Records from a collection
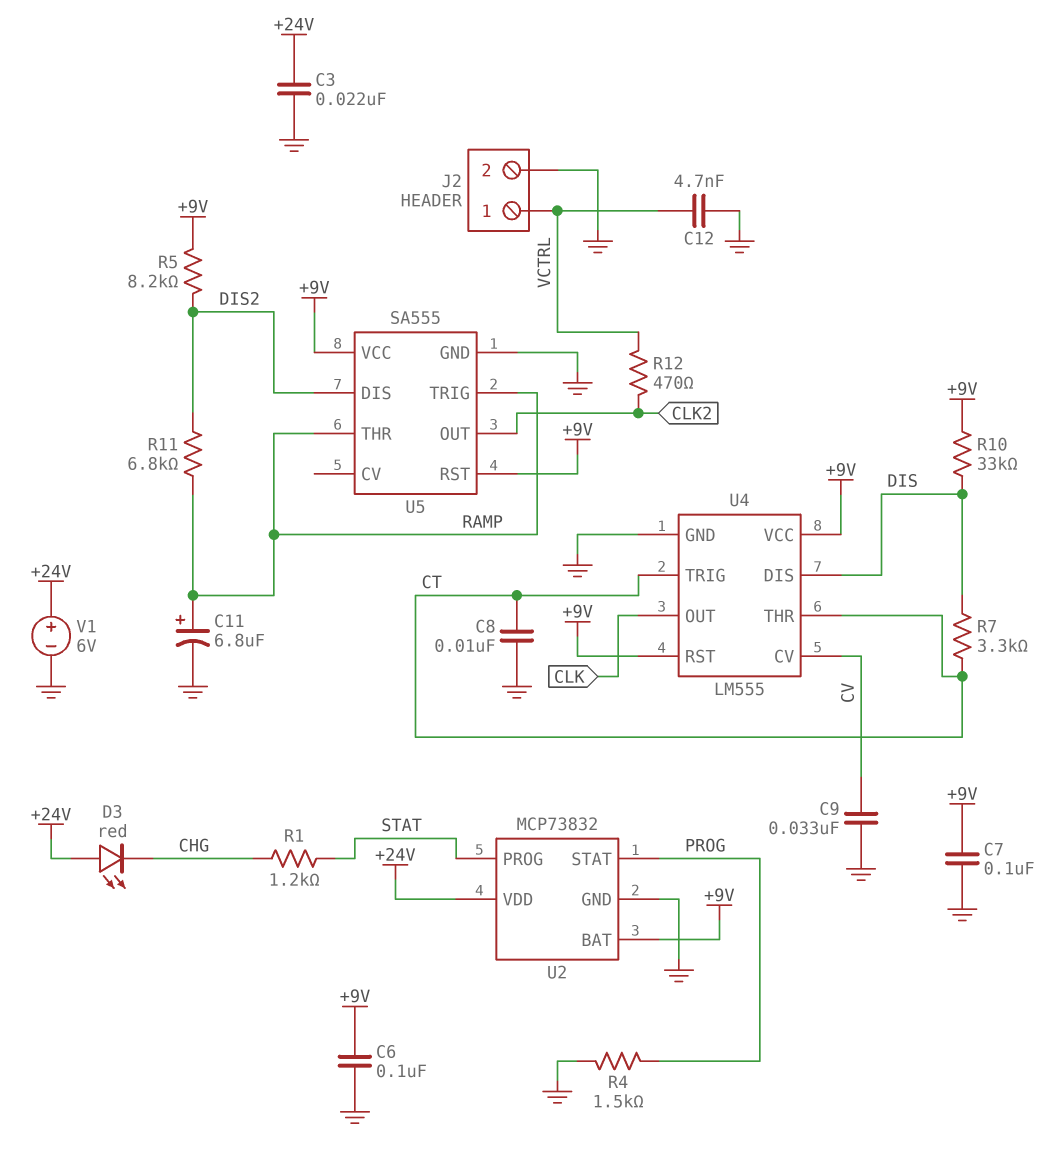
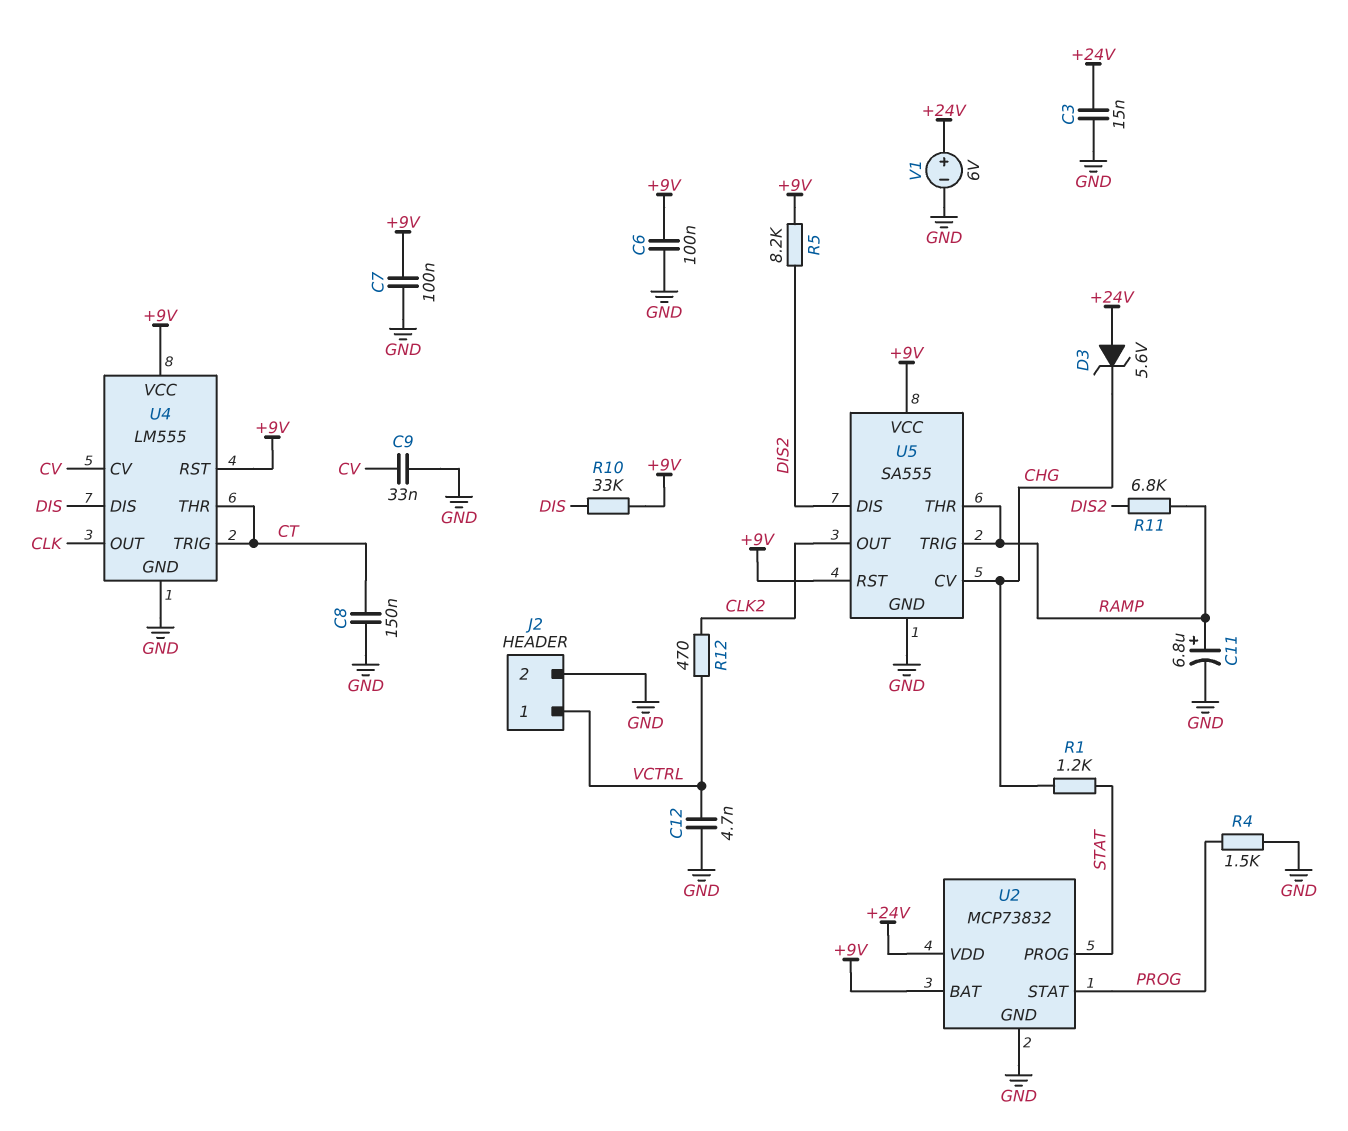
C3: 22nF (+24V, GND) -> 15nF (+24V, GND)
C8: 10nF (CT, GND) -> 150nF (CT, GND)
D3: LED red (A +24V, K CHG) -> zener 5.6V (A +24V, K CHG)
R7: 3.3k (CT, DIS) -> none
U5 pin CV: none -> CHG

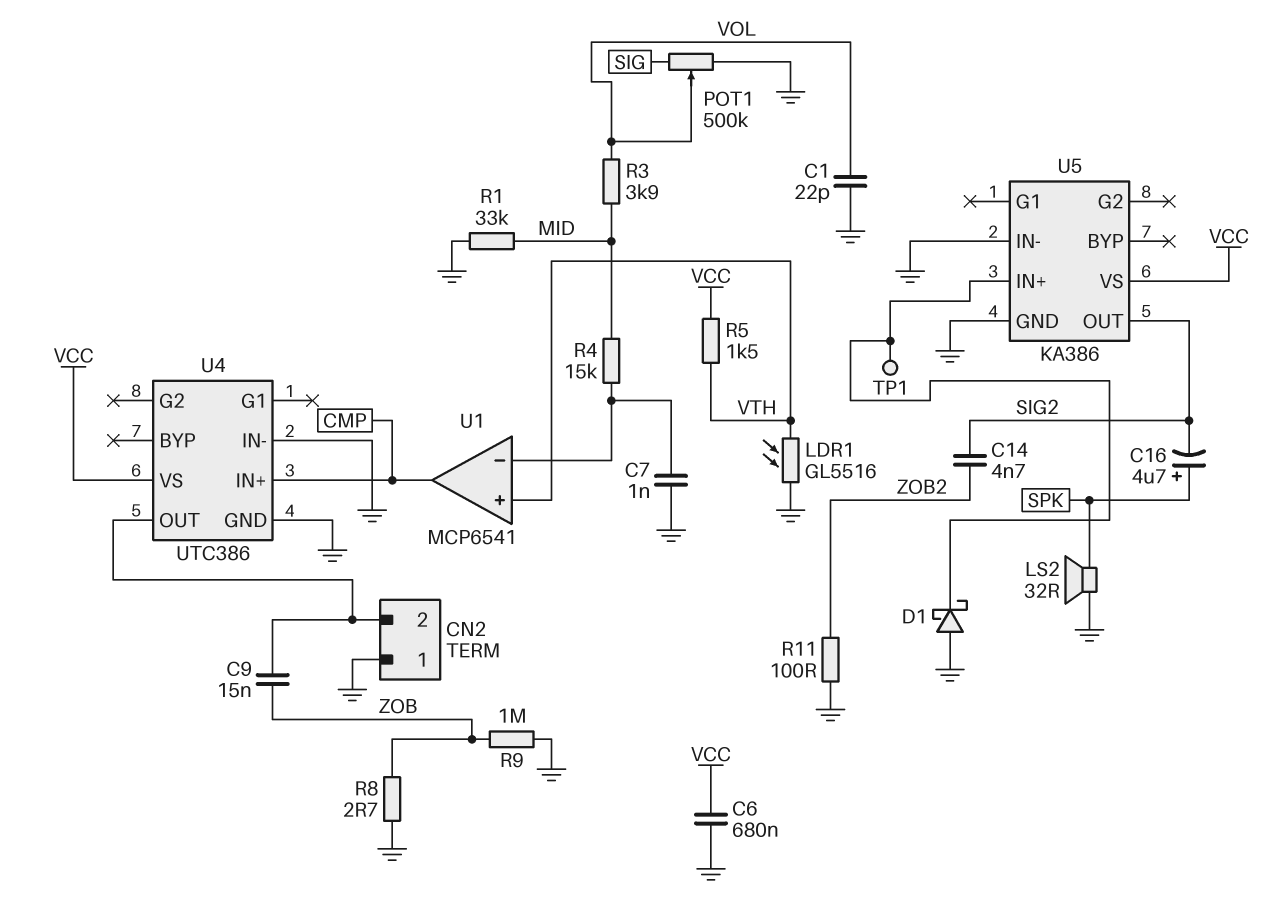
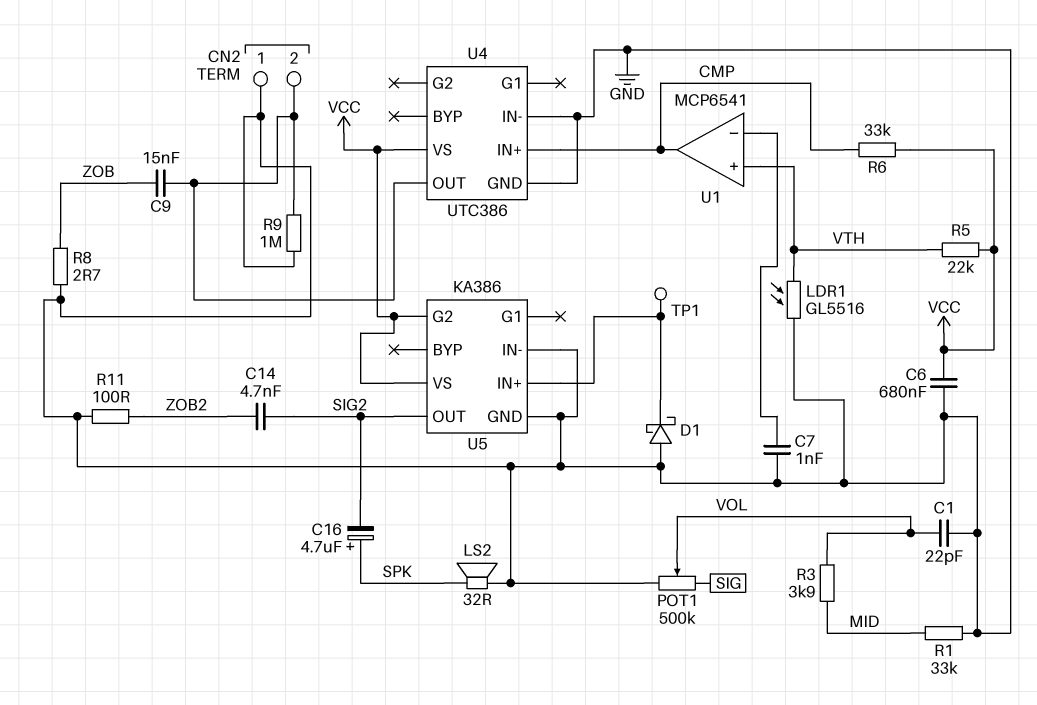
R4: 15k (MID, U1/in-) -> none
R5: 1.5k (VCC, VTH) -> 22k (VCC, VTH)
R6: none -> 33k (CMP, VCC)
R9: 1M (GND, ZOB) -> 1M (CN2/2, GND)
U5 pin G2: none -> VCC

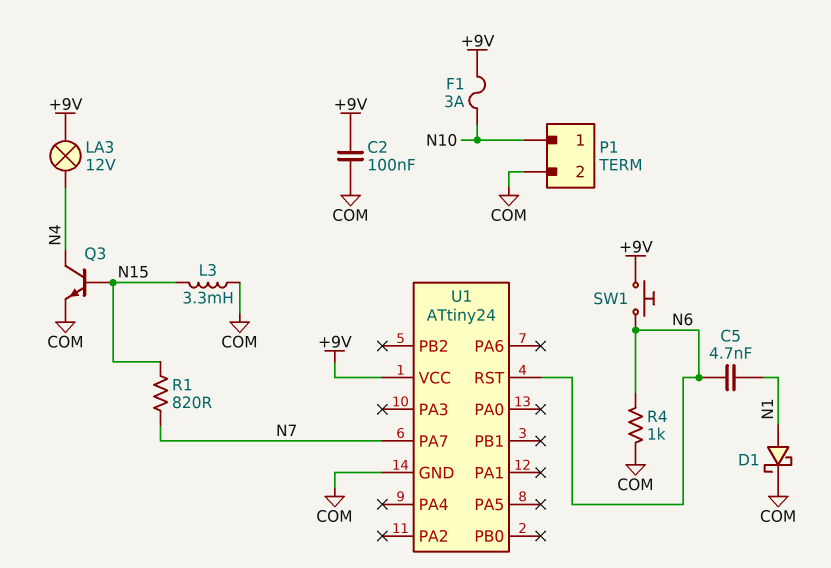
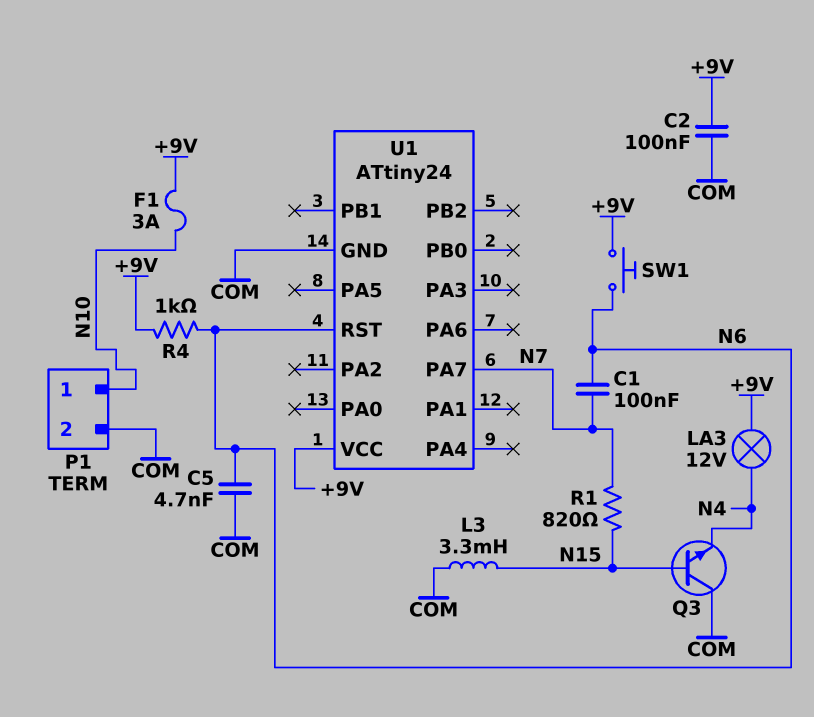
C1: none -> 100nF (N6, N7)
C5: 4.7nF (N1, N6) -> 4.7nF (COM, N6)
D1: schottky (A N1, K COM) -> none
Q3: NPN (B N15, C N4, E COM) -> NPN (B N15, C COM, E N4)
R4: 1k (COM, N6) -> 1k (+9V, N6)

• **Work task**:
Print, please, exactly the lines from the one holding "R9: 1M (GND, ZOB) -> 1M (CN2/2, GND)" through the final line of the data, both included, while leaving out each picture.

• **Exercise answer**:
R9: 1M (GND, ZOB) -> 1M (CN2/2, GND)
U5 pin G2: none -> VCC

C1: none -> 100nF (N6, N7)
C5: 4.7nF (N1, N6) -> 4.7nF (COM, N6)
D1: schottky (A N1, K COM) -> none
Q3: NPN (B N15, C N4, E COM) -> NPN (B N15, C COM, E N4)
R4: 1k (COM, N6) -> 1k (+9V, N6)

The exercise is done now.